- The task
Starting at the line that contains "(277, 260) = (264, 305): green" and stopping after the last line, set down the listing exactly as it is. Add nothing.

- Records

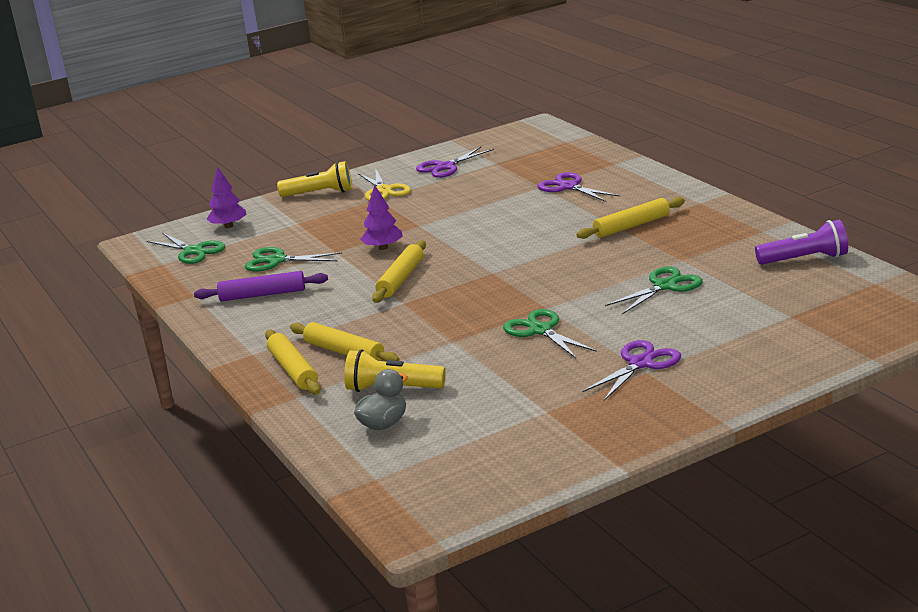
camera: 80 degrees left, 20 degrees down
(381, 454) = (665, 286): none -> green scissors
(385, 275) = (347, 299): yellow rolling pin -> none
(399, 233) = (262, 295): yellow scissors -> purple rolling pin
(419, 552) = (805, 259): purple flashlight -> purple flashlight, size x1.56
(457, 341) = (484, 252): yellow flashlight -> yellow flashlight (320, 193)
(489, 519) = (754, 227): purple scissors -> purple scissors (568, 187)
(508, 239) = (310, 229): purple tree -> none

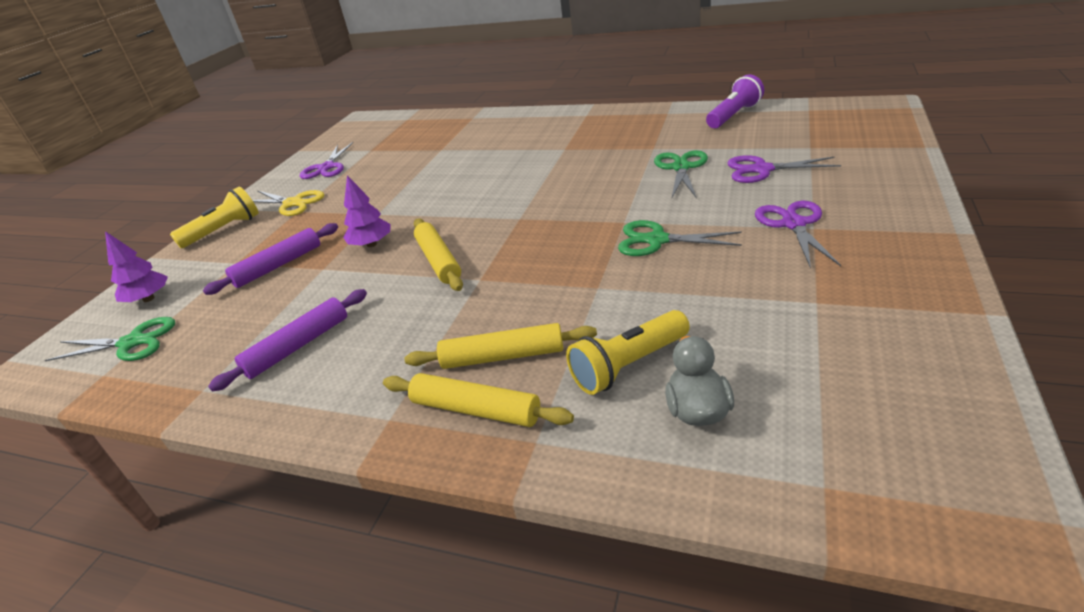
camera: 40 degrees left, 10 degrees up
(277, 260) = (264, 305): green scissors -> none
(316, 237) = (278, 266): none -> purple rolling pin
(568, 187) = (464, 142): purple scissors -> purple scissors (762, 170)
(631, 226) = (568, 144): yellow rolling pin -> none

- Answer to this exercise
(277, 260) = (264, 305): green scissors -> none
(316, 237) = (278, 266): none -> purple rolling pin
(568, 187) = (464, 142): purple scissors -> purple scissors (762, 170)
(631, 226) = (568, 144): yellow rolling pin -> none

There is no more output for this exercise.